Given records Block Start
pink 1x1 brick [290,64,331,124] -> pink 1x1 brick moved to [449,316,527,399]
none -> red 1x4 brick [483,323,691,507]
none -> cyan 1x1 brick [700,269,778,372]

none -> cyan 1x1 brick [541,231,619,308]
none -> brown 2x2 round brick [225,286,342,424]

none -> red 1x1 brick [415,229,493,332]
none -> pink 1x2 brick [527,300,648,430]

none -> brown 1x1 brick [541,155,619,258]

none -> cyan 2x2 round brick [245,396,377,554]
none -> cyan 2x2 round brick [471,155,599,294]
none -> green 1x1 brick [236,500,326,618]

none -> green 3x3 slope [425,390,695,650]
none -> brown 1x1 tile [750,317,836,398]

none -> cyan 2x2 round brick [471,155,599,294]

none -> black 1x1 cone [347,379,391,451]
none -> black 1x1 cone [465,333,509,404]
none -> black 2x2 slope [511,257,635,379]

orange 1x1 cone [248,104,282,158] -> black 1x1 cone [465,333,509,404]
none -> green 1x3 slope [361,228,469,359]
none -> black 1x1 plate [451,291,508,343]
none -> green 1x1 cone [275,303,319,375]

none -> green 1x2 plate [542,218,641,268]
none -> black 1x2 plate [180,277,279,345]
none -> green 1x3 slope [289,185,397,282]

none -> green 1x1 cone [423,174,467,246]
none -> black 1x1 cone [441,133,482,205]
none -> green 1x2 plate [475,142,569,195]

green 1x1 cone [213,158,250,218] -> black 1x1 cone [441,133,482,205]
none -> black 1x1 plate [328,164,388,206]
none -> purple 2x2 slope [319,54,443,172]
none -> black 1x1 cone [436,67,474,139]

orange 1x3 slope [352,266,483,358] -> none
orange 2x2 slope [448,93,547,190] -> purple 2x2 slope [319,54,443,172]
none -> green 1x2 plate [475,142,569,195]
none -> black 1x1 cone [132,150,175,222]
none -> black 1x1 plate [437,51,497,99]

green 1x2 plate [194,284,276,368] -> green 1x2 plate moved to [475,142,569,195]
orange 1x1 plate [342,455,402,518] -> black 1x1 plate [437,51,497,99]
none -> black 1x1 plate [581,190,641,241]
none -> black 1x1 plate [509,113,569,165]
Given records Block End
-- Task description --
Every line from the one containing "none -> black 1x1 plate [328,164,388,206]" through the last line of the entries should be output exactly; nothing else belongs in the reply.

-- Reply --
none -> black 1x1 plate [328,164,388,206]
none -> purple 2x2 slope [319,54,443,172]
none -> black 1x1 cone [436,67,474,139]

orange 1x3 slope [352,266,483,358] -> none
orange 2x2 slope [448,93,547,190] -> purple 2x2 slope [319,54,443,172]
none -> green 1x2 plate [475,142,569,195]
none -> black 1x1 cone [132,150,175,222]
none -> black 1x1 plate [437,51,497,99]

green 1x2 plate [194,284,276,368] -> green 1x2 plate moved to [475,142,569,195]
orange 1x1 plate [342,455,402,518] -> black 1x1 plate [437,51,497,99]
none -> black 1x1 plate [581,190,641,241]
none -> black 1x1 plate [509,113,569,165]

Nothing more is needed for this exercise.